§ Excerpted records
*** Begin section ***
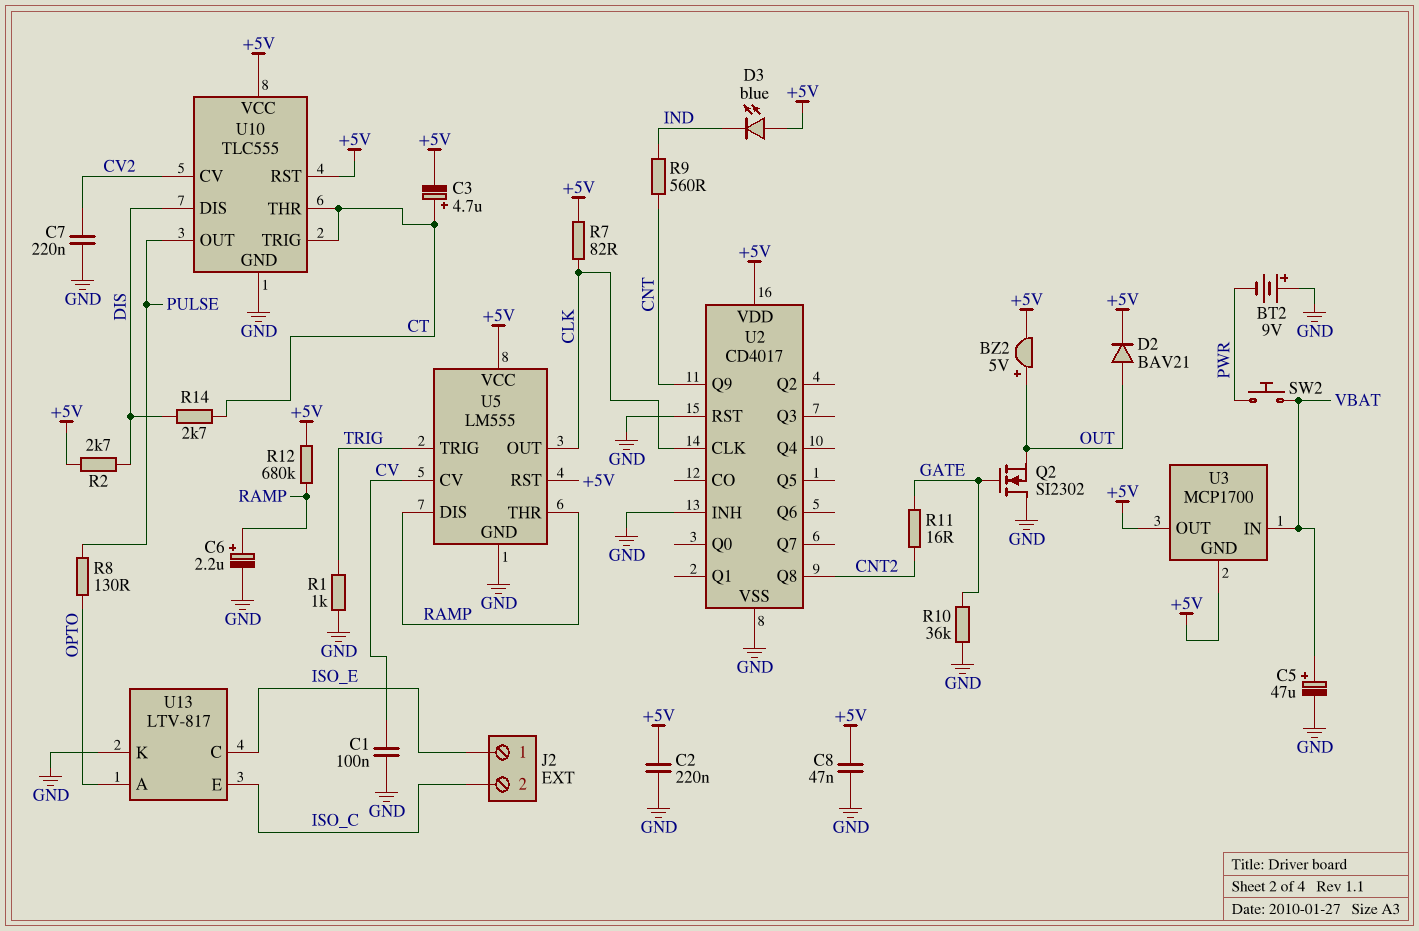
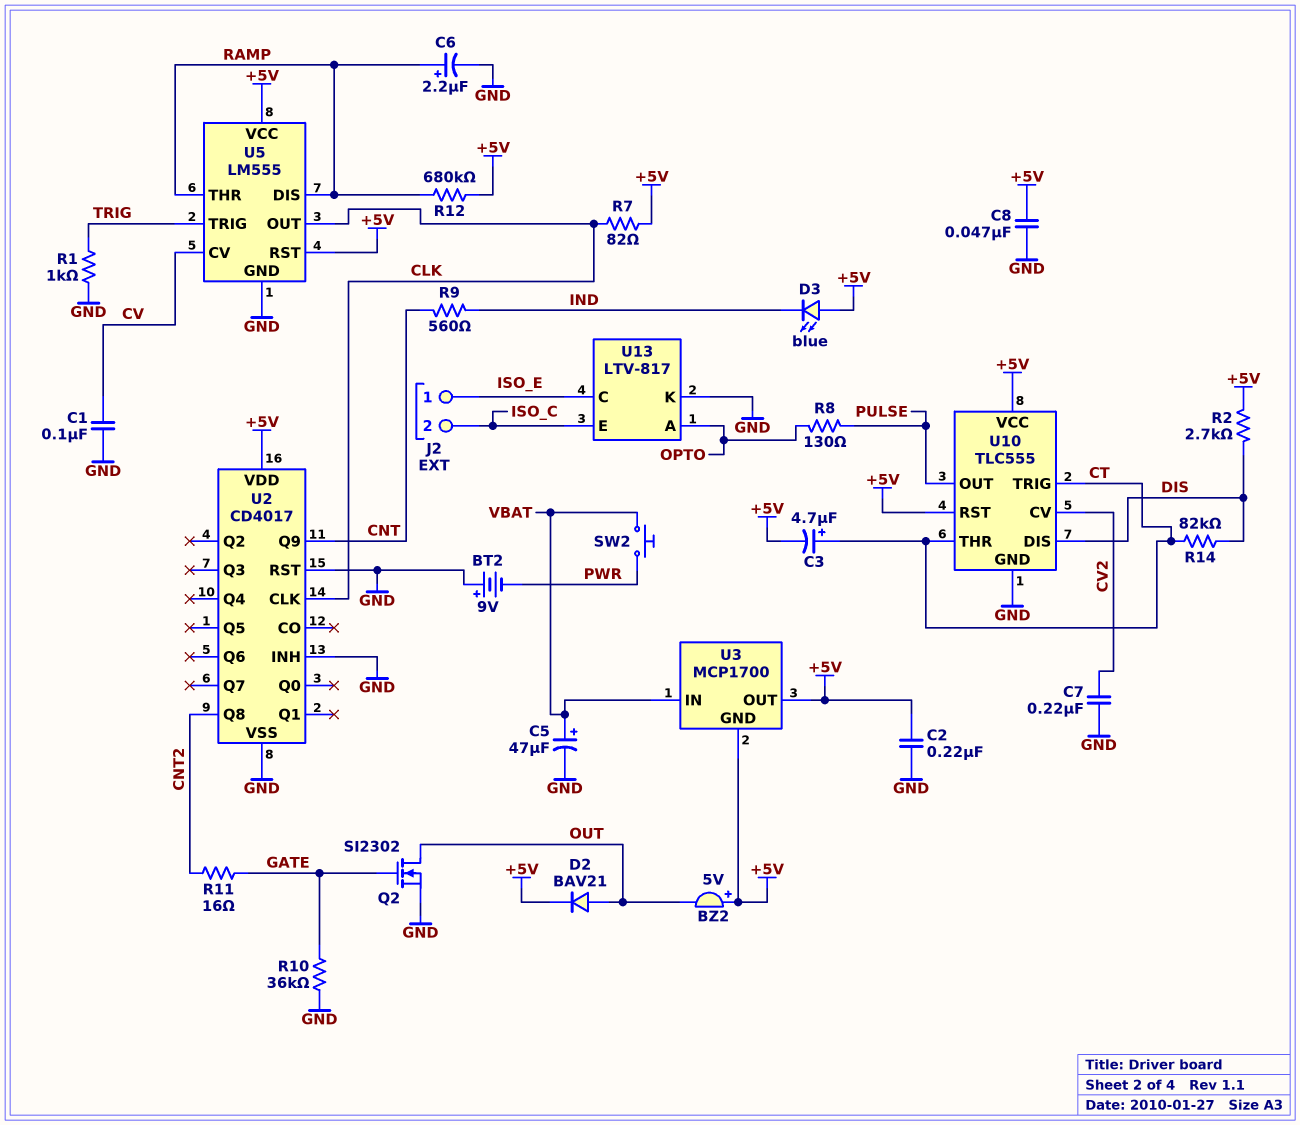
BZ2: buzzer 5V (plus OUT, minus +5V) -> buzzer 5V (plus +5V, minus OUT)
Q2: NMOS SI2302 (G GATE, D GND, S OUT) -> NMOS SI2302 (G GATE, D OUT, S GND)
R14: 2.7k (CT, DIS) -> 82k (CT, DIS)

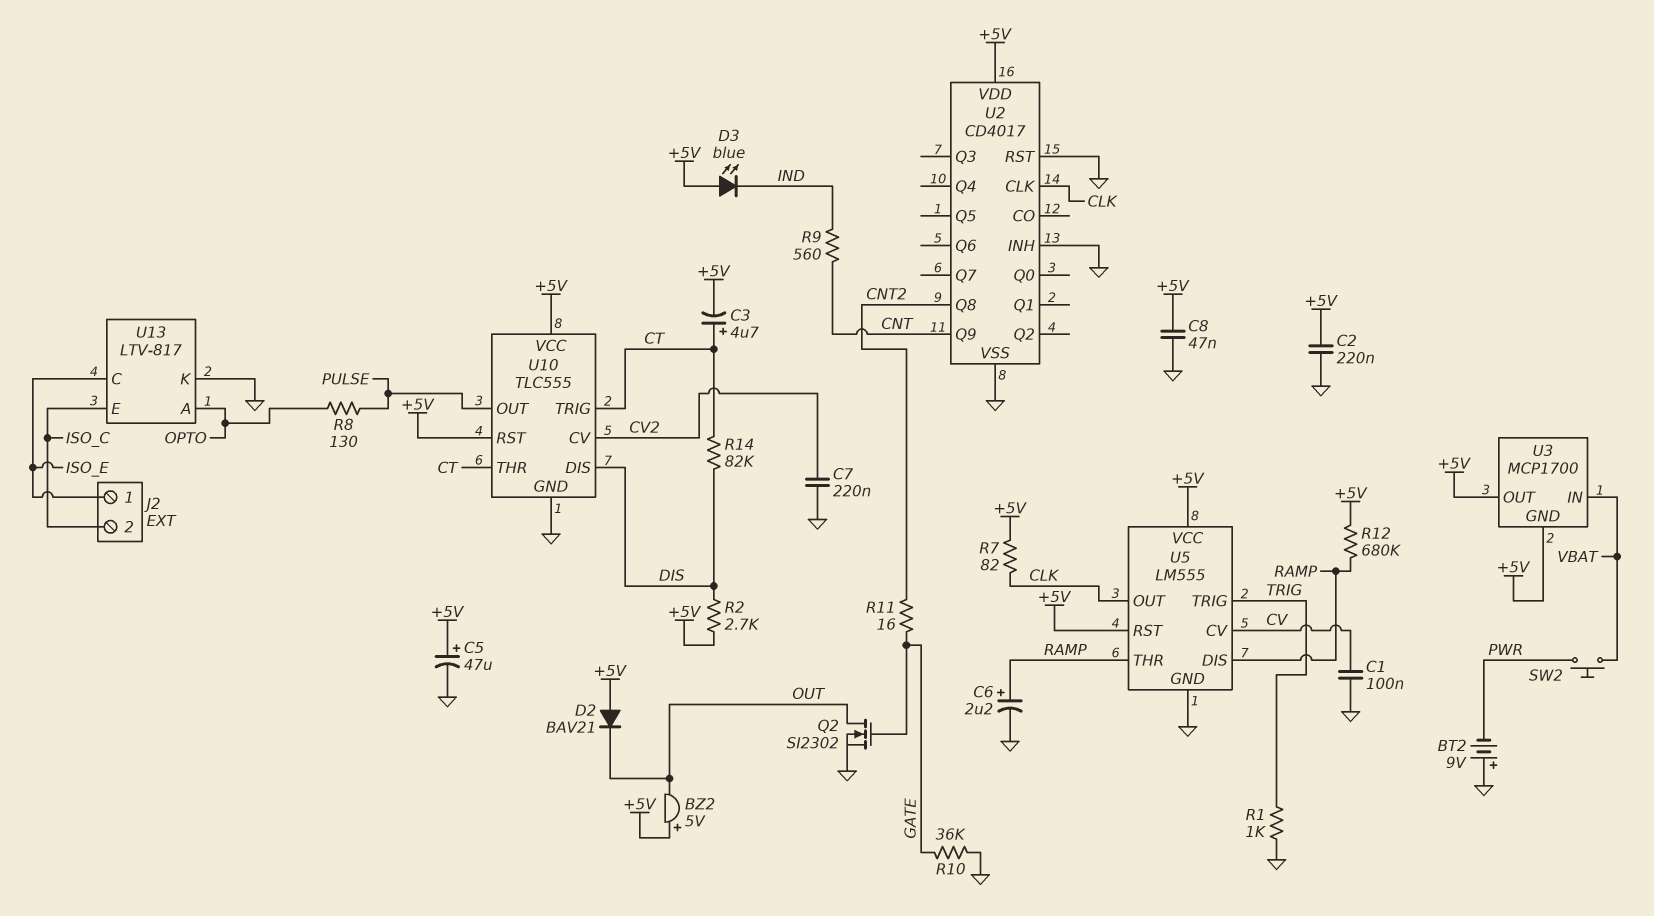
C5: 47uF (plus VBAT, minus GND) -> 47uF (plus +5V, minus GND)
D2: diode BAV21 (A OUT, K +5V) -> diode BAV21 (A +5V, K OUT)

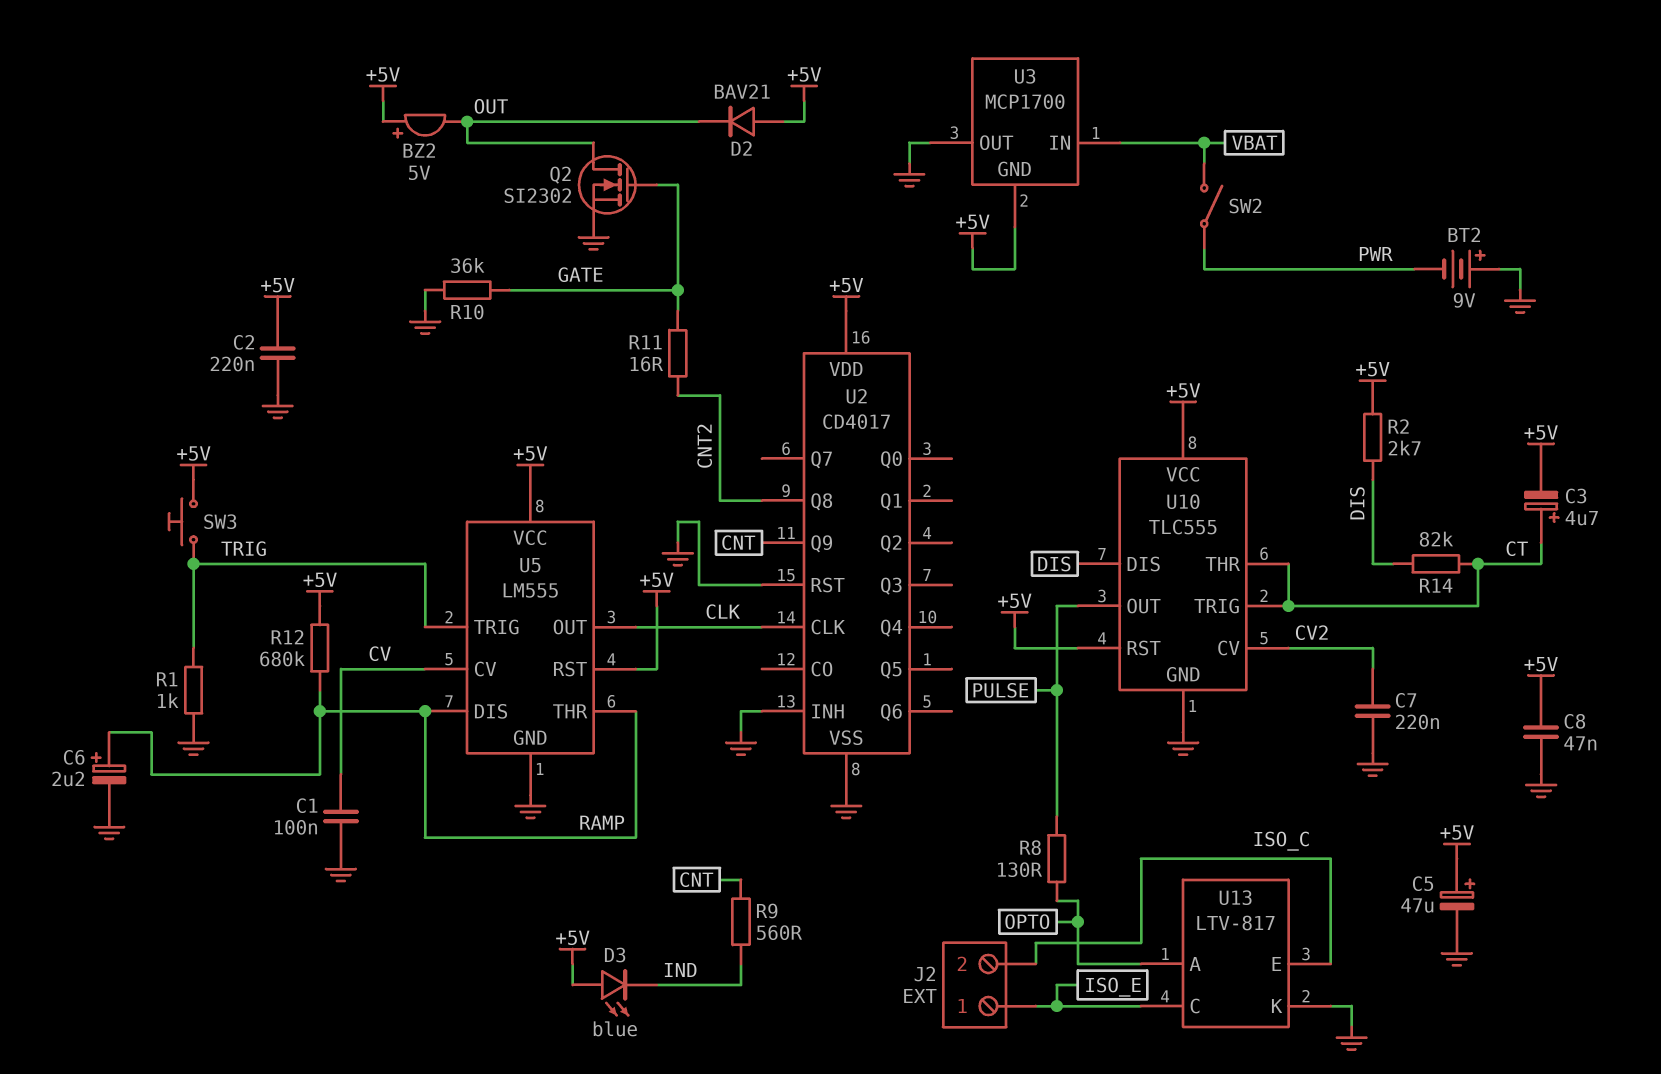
R7: 82 (+5V, CLK) -> none
SW2: button (PWR, VBAT) -> switch (PWR, VBAT)
SW3: none -> button (+5V, TRIG)
U3 pin OUT: +5V -> GND

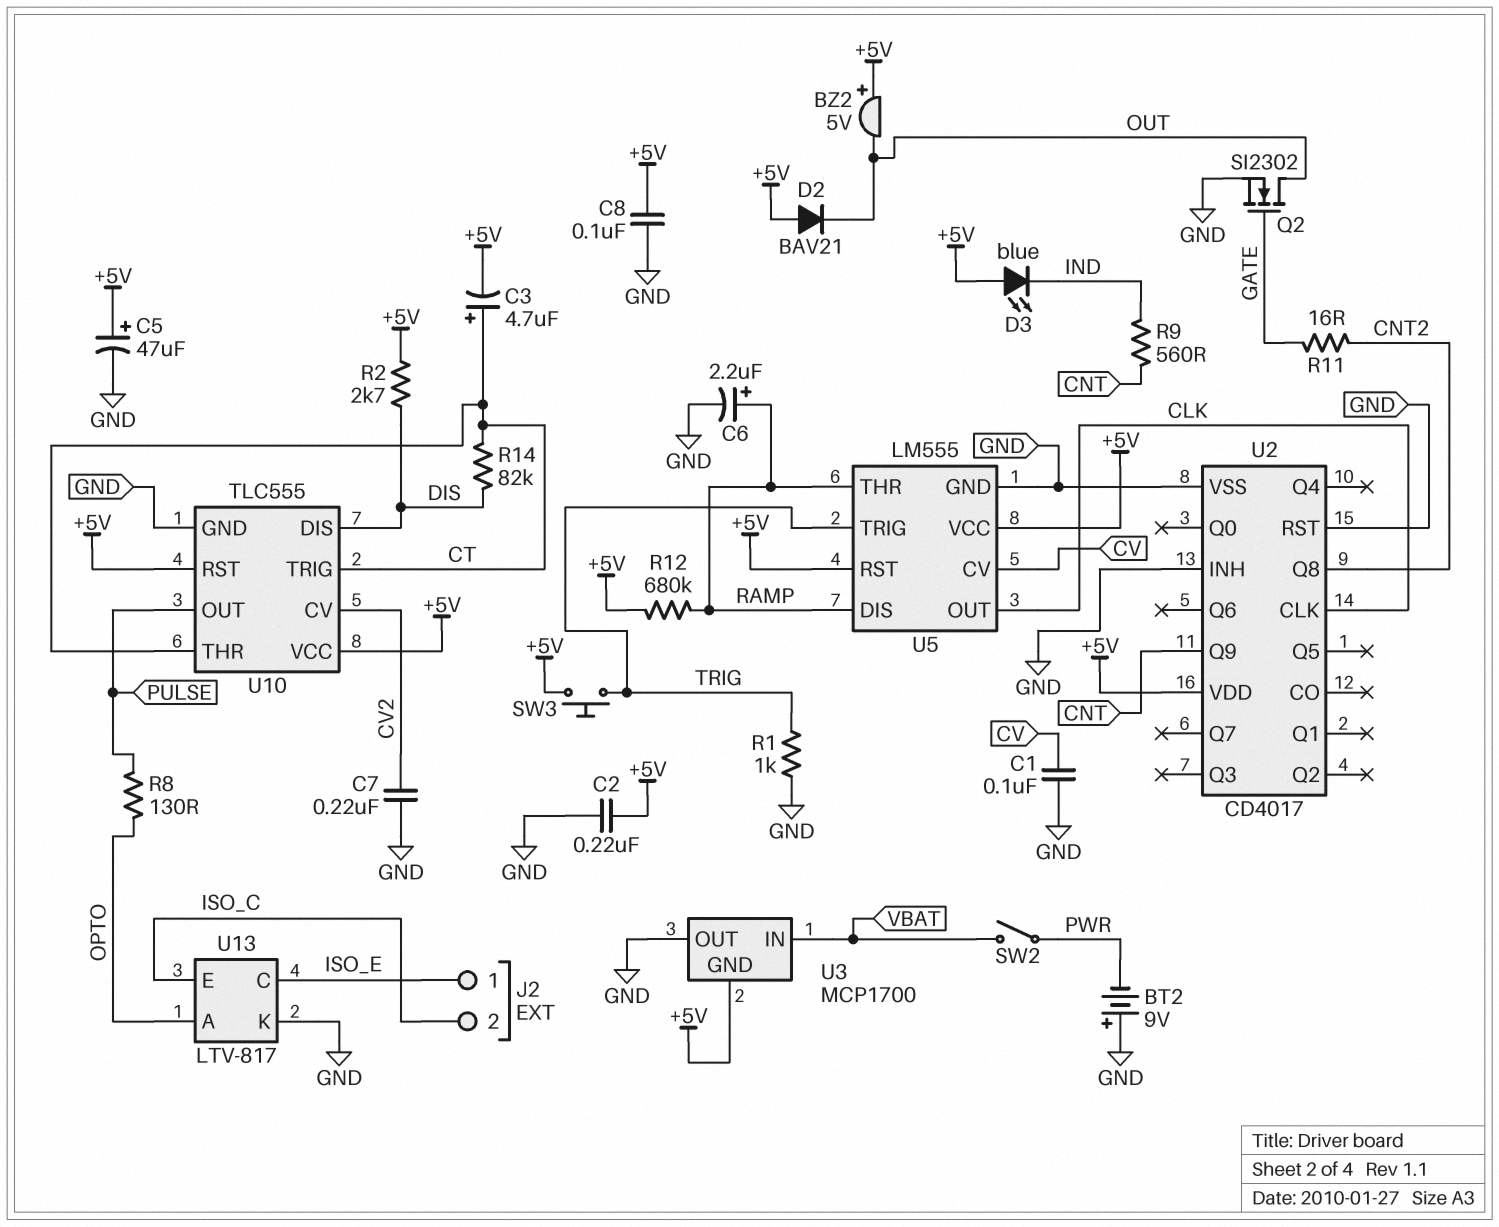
C8: 47nF (+5V, GND) -> 100nF (+5V, GND)
R10: 36k (GATE, GND) -> none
*** End section ***
§ The task
Every line above in which the word "plus" is present must be copied into the answer.

§ Answer for this exercise
BZ2: buzzer 5V (plus OUT, minus +5V) -> buzzer 5V (plus +5V, minus OUT)
C5: 47uF (plus VBAT, minus GND) -> 47uF (plus +5V, minus GND)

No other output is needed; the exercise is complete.